[[ Recorded data, beginning ]]
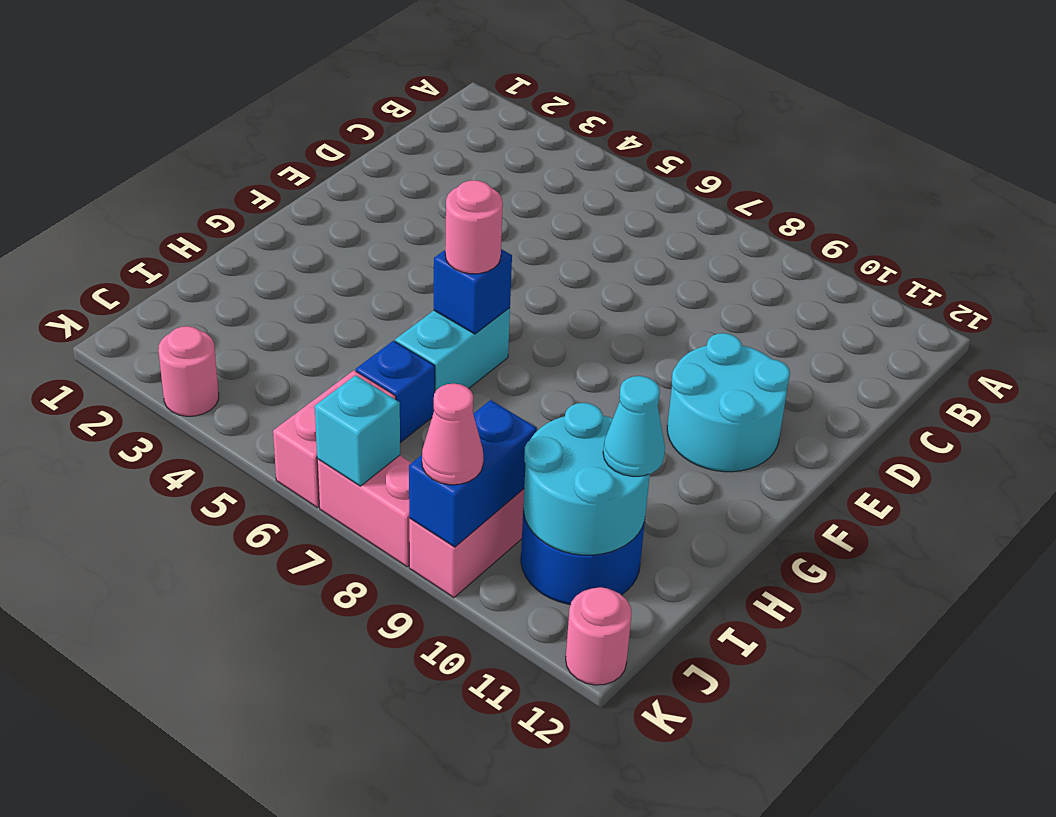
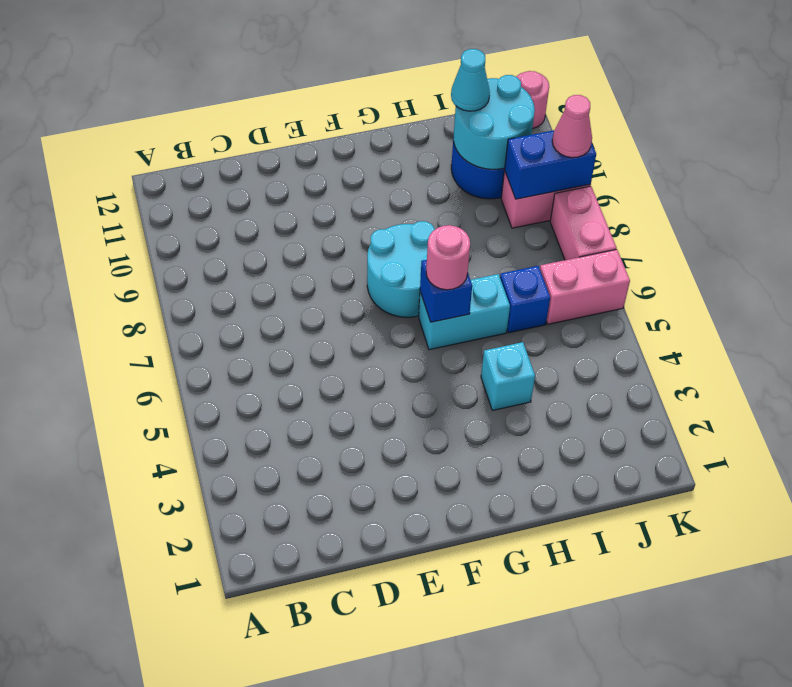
cyan round brick E10:F11 level 1 -> cyan round brick F7:G8 level 1
pink round brick K3 level 1 -> none
cyan brick K7 level 2 -> cyan brick H4 level 1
[[ Recorded data, end ]]
[Aim of the exercise] Would you please return all lines of the data that include the word "cyan"?

[Response below]
cyan round brick E10:F11 level 1 -> cyan round brick F7:G8 level 1
cyan brick K7 level 2 -> cyan brick H4 level 1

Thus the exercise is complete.